[What you are asked to do]
When you copy the listing, skip the images and return each line verbatim.

--- Dataset extract Enclosed Below ---

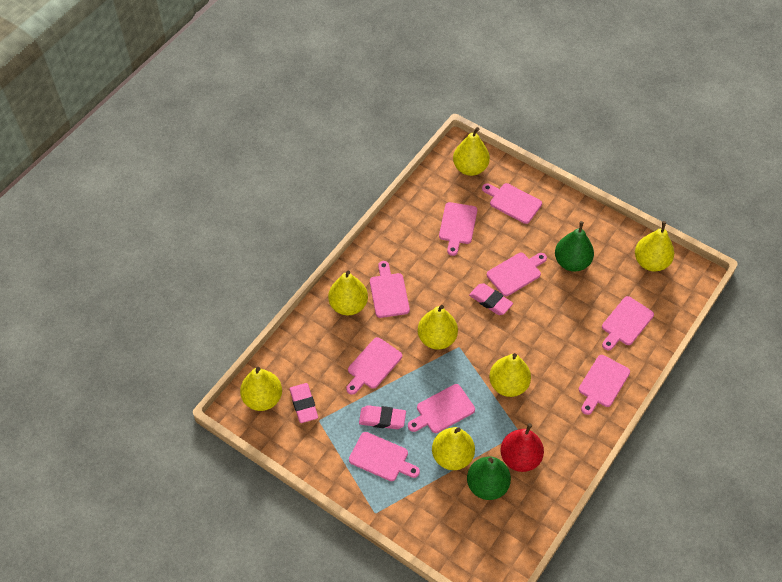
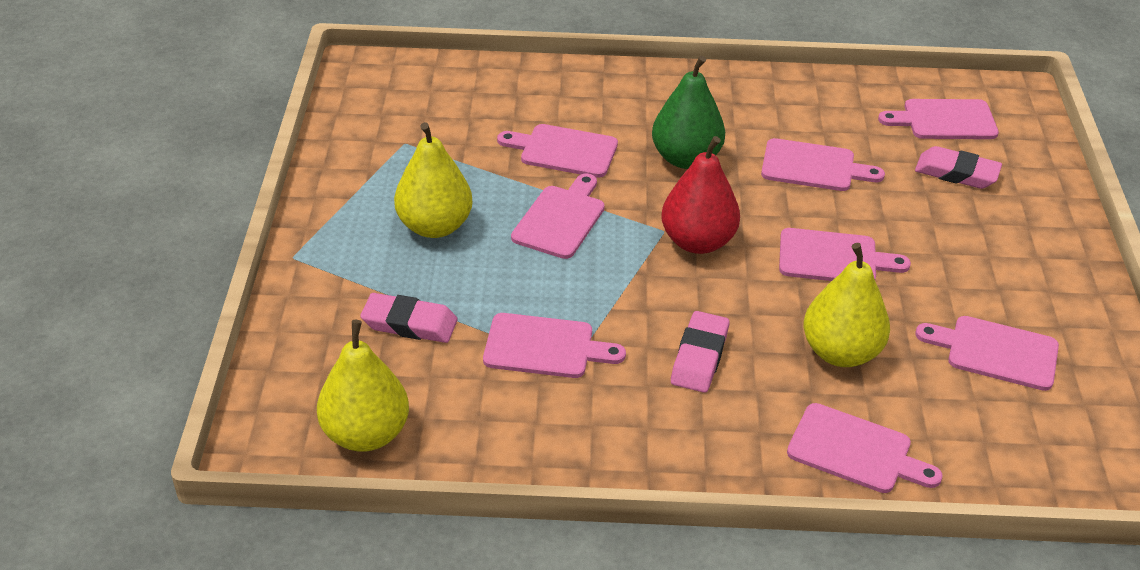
green pear: 2 -> 1
pink cutting board: 9 -> 8
yellow pear: 7 -> 3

--- End of Enclosed Dataset extract ---

[Written response]
green pear: 2 -> 1
pink cutting board: 9 -> 8
yellow pear: 7 -> 3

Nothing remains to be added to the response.